(Images with polygon outlines)
________________________________________
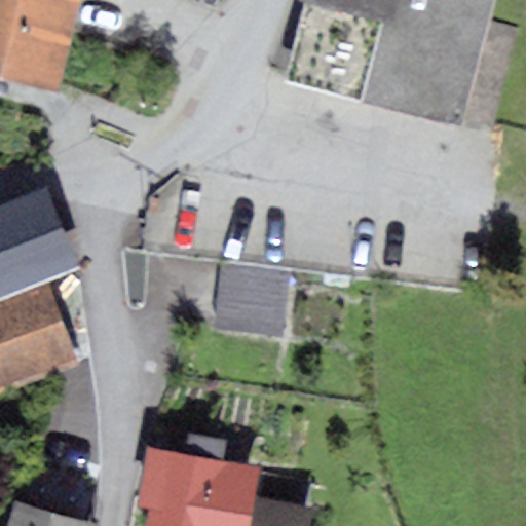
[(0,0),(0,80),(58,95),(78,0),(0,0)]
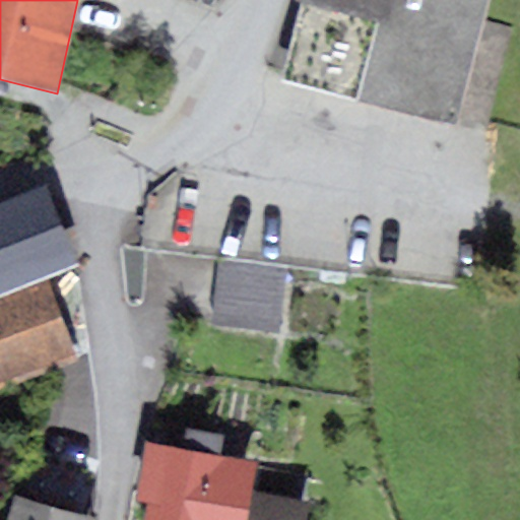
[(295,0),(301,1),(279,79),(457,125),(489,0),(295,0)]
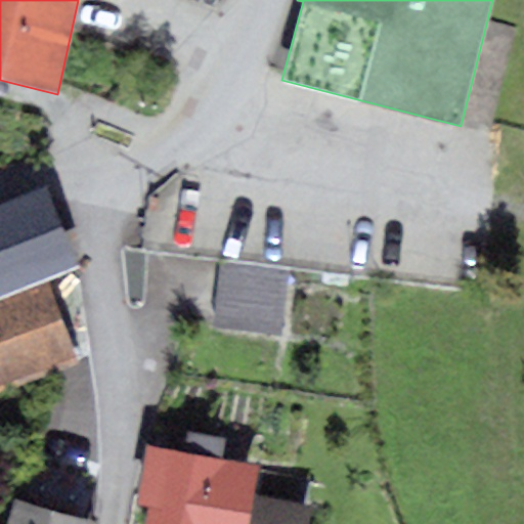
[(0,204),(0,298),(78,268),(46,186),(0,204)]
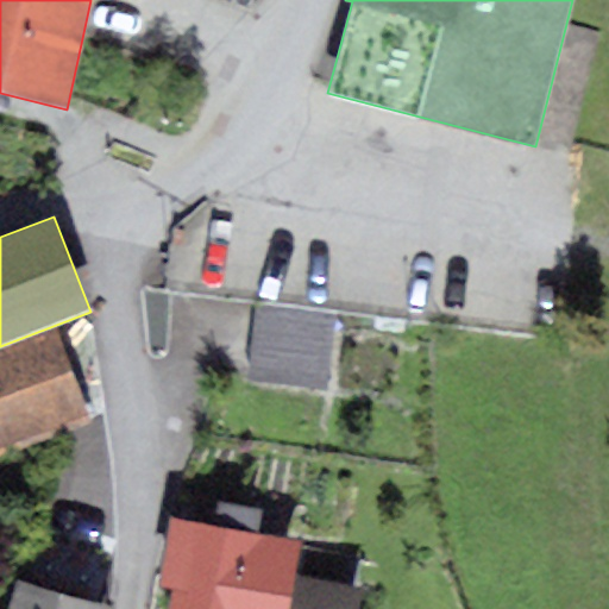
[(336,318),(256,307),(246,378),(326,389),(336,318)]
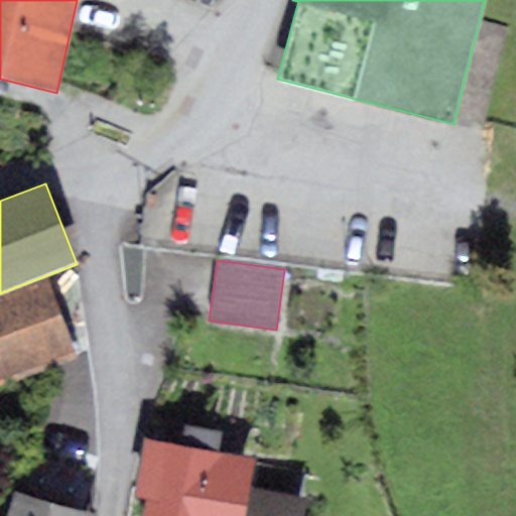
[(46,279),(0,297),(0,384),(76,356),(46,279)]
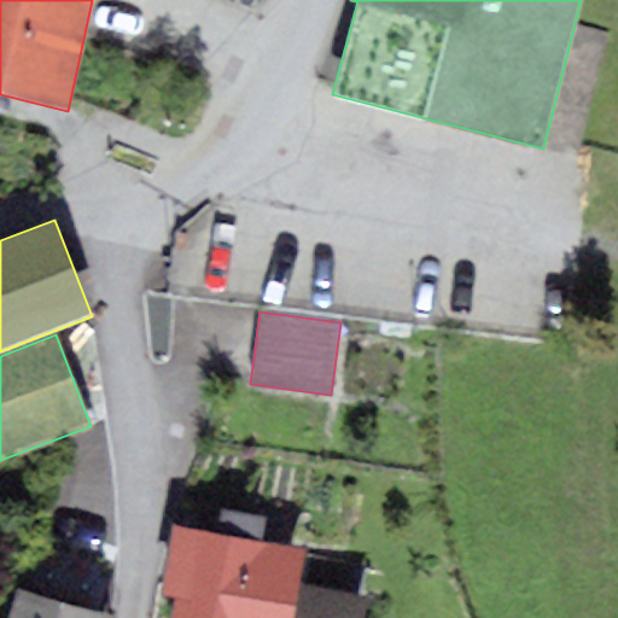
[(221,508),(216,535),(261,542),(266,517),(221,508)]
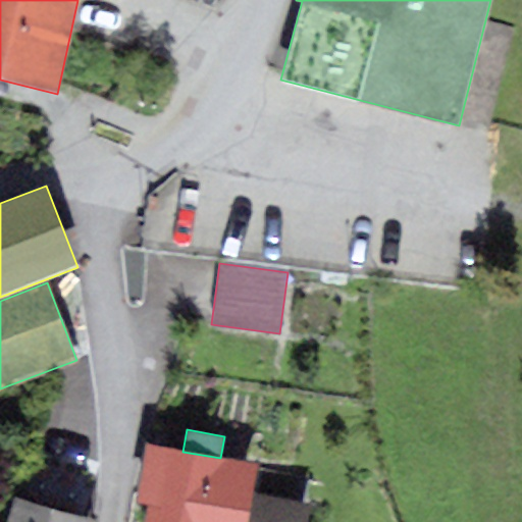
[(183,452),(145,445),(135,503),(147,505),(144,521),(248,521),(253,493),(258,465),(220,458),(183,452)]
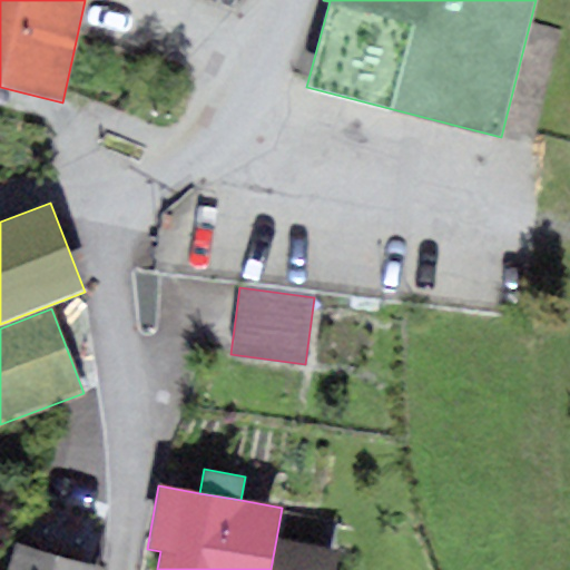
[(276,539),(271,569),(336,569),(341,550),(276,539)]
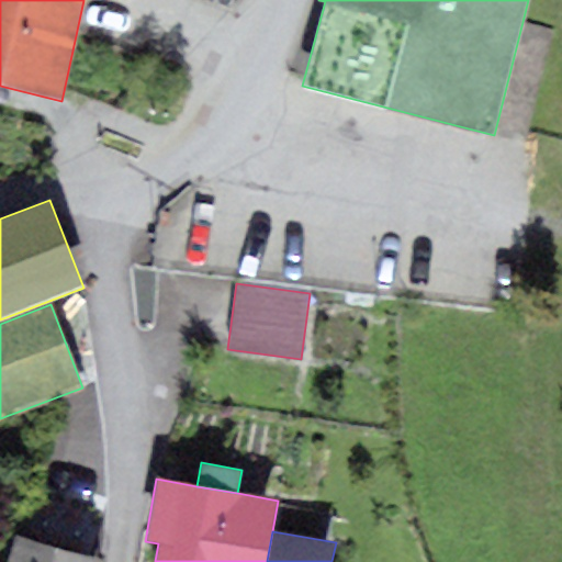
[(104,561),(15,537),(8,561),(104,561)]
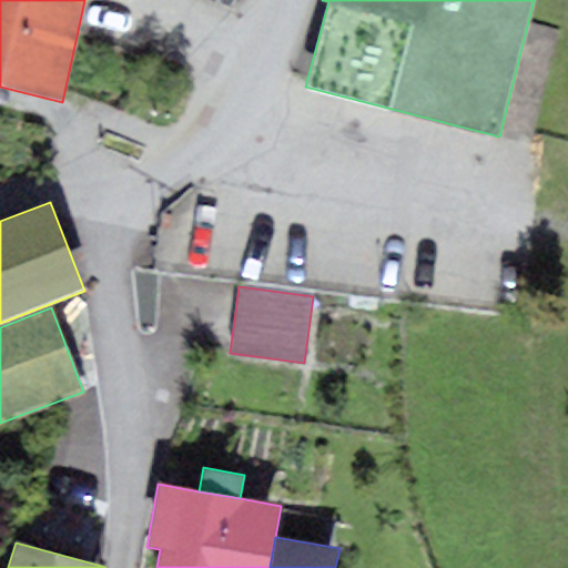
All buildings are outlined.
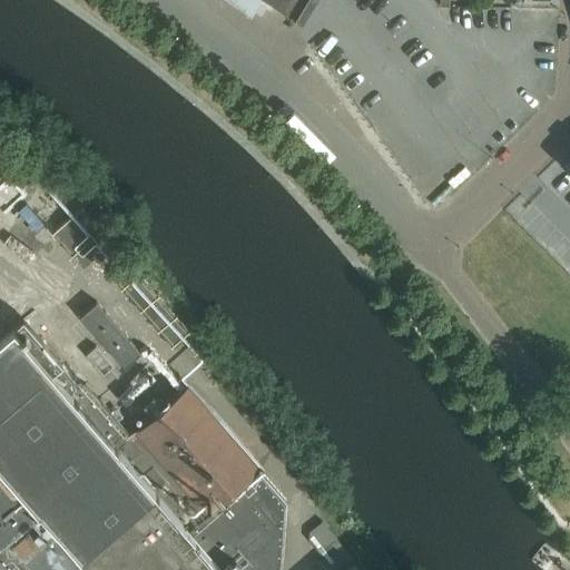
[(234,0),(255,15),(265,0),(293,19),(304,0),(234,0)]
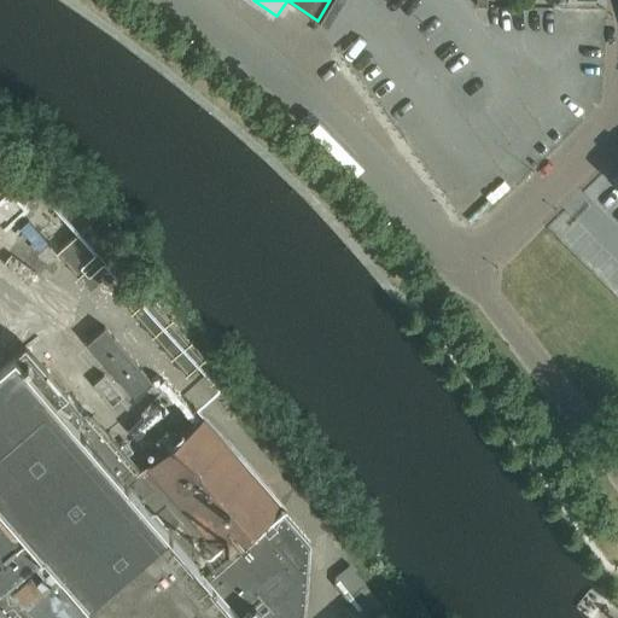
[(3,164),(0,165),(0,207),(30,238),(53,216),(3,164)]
________________________________________
## To do
Leave the images out and give the rest of the data again exactly.

## Response area
[(0,0),(0,80),(58,95),(78,0),(0,0)]
[(295,0),(301,1),(279,79),(457,125),(489,0),(295,0)]
[(0,204),(0,298),(78,268),(46,186),(0,204)]
[(336,318),(256,307),(246,378),(326,389),(336,318)]
[(46,279),(0,297),(0,384),(76,356),(46,279)]
[(221,508),(216,535),(261,542),(266,517),(221,508)]
[(183,452),(145,445),(135,503),(147,505),(144,521),(248,521),(253,493),(258,465),(220,458),(183,452)]
[(276,539),(271,569),(336,569),(341,550),(276,539)]
[(104,561),(15,537),(8,561),(104,561)]
All buildings are outlined.
[(234,0),(255,15),(265,0),(293,19),(304,0),(234,0)]
[(3,164),(0,165),(0,207),(30,238),(53,216),(3,164)]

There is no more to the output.